> _Try it_:
Please copy the leading lines of the entries below exactly, concluding with the line in which "STEPPER pin IN3: GP19 -> GP16" occurs.

> _Available records_:
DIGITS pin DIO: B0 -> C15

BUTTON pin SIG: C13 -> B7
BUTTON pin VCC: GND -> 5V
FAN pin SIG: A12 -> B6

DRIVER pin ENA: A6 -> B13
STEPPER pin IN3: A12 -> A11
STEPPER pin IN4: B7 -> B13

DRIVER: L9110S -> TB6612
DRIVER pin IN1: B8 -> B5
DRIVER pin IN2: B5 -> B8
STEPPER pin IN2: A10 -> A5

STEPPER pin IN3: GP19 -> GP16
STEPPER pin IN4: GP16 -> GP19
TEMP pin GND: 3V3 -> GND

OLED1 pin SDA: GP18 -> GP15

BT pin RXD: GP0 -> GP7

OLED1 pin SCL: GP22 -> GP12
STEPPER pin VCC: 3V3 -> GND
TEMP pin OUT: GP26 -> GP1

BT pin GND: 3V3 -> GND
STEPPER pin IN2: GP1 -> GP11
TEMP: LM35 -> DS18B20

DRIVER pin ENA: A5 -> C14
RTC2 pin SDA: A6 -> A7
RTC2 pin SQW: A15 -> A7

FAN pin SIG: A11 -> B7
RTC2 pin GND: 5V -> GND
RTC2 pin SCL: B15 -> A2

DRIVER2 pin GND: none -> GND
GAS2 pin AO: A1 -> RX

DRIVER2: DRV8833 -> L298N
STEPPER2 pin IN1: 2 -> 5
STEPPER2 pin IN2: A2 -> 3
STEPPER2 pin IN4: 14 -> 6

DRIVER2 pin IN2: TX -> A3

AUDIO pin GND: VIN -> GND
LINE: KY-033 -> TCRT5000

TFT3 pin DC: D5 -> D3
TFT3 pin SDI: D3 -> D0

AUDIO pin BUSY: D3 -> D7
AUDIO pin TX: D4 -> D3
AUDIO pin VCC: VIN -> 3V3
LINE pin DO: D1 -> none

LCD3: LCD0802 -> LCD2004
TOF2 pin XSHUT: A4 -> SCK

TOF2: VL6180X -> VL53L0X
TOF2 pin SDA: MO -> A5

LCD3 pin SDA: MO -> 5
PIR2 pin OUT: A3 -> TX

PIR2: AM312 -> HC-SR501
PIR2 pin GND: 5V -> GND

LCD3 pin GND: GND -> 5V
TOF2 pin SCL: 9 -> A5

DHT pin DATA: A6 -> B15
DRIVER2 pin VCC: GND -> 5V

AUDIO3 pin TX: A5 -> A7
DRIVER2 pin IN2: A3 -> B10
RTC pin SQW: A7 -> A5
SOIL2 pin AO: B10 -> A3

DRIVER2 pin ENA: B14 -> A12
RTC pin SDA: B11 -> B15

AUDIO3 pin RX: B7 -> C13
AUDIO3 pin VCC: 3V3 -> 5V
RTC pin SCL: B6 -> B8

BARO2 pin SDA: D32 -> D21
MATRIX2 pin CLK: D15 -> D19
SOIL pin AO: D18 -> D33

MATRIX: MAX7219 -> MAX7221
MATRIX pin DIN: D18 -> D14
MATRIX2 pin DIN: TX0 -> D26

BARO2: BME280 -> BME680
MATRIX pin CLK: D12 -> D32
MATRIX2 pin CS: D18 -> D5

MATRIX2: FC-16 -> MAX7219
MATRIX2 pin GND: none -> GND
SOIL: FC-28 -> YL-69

> _Written answer_:
DIGITS pin DIO: B0 -> C15

BUTTON pin SIG: C13 -> B7
BUTTON pin VCC: GND -> 5V
FAN pin SIG: A12 -> B6

DRIVER pin ENA: A6 -> B13
STEPPER pin IN3: A12 -> A11
STEPPER pin IN4: B7 -> B13

DRIVER: L9110S -> TB6612
DRIVER pin IN1: B8 -> B5
DRIVER pin IN2: B5 -> B8
STEPPER pin IN2: A10 -> A5

STEPPER pin IN3: GP19 -> GP16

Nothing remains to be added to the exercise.